(Exercise material)

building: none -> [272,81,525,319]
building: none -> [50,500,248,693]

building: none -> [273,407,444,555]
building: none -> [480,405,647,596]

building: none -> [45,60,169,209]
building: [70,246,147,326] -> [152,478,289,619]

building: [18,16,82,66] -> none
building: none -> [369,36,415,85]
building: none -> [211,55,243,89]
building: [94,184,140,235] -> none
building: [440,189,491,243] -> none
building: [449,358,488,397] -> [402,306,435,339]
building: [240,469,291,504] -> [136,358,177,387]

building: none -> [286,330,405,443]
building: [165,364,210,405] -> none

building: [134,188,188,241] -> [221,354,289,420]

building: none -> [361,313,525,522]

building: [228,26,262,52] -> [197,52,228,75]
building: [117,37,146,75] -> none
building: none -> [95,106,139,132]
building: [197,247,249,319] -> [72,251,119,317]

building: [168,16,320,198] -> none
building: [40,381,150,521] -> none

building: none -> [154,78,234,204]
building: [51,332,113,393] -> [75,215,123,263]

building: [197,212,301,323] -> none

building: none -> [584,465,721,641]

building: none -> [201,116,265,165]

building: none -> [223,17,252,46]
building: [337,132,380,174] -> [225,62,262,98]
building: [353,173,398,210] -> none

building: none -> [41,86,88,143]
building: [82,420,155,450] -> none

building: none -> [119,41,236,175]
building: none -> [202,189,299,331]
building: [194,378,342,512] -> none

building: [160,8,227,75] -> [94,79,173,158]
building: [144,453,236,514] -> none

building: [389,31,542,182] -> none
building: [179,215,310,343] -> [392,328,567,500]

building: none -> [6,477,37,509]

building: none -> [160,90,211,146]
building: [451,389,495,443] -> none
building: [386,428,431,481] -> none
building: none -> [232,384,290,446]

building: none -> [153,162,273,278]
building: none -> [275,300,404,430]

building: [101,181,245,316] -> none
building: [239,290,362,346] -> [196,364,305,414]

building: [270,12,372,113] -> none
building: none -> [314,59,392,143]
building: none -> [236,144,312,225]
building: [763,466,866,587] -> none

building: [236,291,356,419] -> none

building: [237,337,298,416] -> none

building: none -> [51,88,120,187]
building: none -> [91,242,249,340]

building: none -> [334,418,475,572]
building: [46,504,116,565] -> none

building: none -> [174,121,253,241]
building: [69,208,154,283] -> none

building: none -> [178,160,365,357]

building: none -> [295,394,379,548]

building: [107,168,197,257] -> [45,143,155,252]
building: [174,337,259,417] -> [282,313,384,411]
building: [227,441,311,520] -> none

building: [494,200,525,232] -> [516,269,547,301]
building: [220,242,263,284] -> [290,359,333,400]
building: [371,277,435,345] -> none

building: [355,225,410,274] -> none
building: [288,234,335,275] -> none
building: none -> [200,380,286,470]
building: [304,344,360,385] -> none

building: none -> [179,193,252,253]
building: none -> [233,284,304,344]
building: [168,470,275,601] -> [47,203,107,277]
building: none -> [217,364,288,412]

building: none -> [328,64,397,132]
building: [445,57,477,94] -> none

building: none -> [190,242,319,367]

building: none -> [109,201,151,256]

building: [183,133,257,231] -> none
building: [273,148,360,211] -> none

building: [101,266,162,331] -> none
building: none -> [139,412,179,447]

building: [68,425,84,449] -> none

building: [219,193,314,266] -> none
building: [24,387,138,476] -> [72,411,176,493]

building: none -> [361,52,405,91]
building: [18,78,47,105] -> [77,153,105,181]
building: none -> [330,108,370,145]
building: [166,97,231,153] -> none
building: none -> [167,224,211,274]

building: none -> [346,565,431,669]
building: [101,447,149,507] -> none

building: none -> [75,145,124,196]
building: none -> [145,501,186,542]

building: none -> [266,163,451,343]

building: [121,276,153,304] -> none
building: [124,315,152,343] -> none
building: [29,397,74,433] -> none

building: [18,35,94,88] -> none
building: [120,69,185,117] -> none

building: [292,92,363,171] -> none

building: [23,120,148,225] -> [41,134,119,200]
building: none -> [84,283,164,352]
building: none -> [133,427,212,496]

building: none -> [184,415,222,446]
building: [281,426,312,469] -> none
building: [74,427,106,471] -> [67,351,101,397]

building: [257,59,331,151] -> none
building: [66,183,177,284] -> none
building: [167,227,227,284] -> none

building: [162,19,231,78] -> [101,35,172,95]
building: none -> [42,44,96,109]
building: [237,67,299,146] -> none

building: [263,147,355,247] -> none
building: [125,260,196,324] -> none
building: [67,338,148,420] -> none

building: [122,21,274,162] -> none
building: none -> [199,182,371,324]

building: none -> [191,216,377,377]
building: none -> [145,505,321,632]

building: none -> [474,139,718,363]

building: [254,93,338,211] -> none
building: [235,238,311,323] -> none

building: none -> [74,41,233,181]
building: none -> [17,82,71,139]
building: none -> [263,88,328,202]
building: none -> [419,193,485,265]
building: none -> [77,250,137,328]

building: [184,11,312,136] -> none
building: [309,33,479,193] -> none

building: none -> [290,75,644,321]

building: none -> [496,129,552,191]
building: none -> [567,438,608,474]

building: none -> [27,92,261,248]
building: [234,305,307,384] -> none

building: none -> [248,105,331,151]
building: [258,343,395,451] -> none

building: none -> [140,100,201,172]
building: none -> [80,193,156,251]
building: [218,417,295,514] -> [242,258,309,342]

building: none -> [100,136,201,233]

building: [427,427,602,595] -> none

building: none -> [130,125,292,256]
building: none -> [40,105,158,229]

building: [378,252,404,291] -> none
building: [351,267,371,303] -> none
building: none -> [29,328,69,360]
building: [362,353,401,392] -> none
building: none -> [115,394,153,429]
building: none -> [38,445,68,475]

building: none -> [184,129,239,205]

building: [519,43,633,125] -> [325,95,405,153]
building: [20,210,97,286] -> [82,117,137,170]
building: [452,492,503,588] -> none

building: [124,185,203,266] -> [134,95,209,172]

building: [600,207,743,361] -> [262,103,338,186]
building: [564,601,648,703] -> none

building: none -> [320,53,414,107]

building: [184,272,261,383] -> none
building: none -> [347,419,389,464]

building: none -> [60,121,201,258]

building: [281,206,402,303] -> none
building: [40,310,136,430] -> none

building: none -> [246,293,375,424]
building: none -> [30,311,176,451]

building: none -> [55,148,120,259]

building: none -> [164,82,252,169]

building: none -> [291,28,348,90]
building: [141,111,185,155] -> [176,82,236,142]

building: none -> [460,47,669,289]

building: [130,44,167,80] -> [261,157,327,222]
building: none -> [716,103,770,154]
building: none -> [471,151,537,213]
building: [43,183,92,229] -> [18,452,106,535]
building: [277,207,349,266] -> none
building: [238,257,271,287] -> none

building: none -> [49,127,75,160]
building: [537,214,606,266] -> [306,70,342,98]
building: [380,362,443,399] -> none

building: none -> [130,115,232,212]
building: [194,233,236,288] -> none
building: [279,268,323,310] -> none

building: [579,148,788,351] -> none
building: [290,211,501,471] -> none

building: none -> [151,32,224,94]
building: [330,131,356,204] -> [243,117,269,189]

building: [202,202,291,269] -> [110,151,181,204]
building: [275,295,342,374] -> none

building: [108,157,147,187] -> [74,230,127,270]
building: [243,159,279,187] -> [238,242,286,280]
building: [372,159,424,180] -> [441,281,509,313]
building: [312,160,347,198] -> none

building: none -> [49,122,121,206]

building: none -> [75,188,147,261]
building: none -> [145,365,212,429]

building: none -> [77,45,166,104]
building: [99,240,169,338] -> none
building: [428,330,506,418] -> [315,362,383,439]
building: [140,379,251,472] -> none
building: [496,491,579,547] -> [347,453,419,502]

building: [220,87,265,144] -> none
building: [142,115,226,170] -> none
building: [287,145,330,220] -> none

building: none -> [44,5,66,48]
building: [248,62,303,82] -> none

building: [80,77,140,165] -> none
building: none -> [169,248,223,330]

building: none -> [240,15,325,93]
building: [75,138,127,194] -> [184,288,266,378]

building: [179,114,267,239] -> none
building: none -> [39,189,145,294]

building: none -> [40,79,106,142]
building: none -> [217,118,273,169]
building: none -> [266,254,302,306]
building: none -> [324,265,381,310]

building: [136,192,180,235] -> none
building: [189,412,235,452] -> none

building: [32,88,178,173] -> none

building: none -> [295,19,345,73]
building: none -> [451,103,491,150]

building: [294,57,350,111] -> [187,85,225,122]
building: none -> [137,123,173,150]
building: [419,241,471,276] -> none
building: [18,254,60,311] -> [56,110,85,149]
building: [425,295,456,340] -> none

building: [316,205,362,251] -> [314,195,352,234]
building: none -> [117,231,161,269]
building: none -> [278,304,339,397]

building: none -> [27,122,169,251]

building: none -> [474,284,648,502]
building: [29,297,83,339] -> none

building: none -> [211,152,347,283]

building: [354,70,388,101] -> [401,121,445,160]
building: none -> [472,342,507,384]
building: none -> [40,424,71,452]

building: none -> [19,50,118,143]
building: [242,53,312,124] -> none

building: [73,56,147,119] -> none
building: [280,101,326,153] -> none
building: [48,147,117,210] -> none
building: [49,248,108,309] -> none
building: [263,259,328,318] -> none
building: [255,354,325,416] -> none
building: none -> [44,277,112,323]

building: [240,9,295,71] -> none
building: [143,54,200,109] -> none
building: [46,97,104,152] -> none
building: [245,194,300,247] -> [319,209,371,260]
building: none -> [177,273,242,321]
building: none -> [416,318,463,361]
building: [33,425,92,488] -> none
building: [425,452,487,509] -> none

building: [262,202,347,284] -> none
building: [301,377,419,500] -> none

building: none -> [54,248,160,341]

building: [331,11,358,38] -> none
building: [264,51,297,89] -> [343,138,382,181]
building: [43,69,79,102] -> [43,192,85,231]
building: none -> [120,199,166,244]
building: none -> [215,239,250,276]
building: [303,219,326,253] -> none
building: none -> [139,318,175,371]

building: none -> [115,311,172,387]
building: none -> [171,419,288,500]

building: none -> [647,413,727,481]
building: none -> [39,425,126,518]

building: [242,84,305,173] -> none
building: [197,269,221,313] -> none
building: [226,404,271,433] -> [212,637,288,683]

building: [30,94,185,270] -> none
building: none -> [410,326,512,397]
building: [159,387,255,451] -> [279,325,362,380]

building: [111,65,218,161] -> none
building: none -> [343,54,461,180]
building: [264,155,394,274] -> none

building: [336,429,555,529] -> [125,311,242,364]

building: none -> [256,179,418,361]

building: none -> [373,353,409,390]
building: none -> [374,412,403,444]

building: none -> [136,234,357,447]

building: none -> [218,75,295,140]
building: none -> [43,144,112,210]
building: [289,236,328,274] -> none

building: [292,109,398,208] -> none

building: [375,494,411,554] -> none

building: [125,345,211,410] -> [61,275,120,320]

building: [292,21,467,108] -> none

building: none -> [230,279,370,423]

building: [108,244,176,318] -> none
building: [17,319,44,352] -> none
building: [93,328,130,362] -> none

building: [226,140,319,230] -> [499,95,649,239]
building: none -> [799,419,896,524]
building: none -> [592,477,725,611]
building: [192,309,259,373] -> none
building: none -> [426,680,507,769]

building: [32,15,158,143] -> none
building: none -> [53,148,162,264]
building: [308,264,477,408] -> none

(End Exercise material)

Work to complete - Exactly as they appear above, write out the line containing "building: [46,97,104,152] -> none" and each line that comes after it in the records.

Answer box -
building: [46,97,104,152] -> none
building: [245,194,300,247] -> [319,209,371,260]
building: none -> [177,273,242,321]
building: none -> [416,318,463,361]
building: [33,425,92,488] -> none
building: [425,452,487,509] -> none

building: [262,202,347,284] -> none
building: [301,377,419,500] -> none

building: none -> [54,248,160,341]

building: [331,11,358,38] -> none
building: [264,51,297,89] -> [343,138,382,181]
building: [43,69,79,102] -> [43,192,85,231]
building: none -> [120,199,166,244]
building: none -> [215,239,250,276]
building: [303,219,326,253] -> none
building: none -> [139,318,175,371]

building: none -> [115,311,172,387]
building: none -> [171,419,288,500]

building: none -> [647,413,727,481]
building: none -> [39,425,126,518]

building: [242,84,305,173] -> none
building: [197,269,221,313] -> none
building: [226,404,271,433] -> [212,637,288,683]

building: [30,94,185,270] -> none
building: none -> [410,326,512,397]
building: [159,387,255,451] -> [279,325,362,380]

building: [111,65,218,161] -> none
building: none -> [343,54,461,180]
building: [264,155,394,274] -> none

building: [336,429,555,529] -> [125,311,242,364]

building: none -> [256,179,418,361]

building: none -> [373,353,409,390]
building: none -> [374,412,403,444]

building: none -> [136,234,357,447]

building: none -> [218,75,295,140]
building: none -> [43,144,112,210]
building: [289,236,328,274] -> none

building: [292,109,398,208] -> none

building: [375,494,411,554] -> none

building: [125,345,211,410] -> [61,275,120,320]

building: [292,21,467,108] -> none

building: none -> [230,279,370,423]

building: [108,244,176,318] -> none
building: [17,319,44,352] -> none
building: [93,328,130,362] -> none

building: [226,140,319,230] -> [499,95,649,239]
building: none -> [799,419,896,524]
building: none -> [592,477,725,611]
building: [192,309,259,373] -> none
building: none -> [426,680,507,769]

building: [32,15,158,143] -> none
building: none -> [53,148,162,264]
building: [308,264,477,408] -> none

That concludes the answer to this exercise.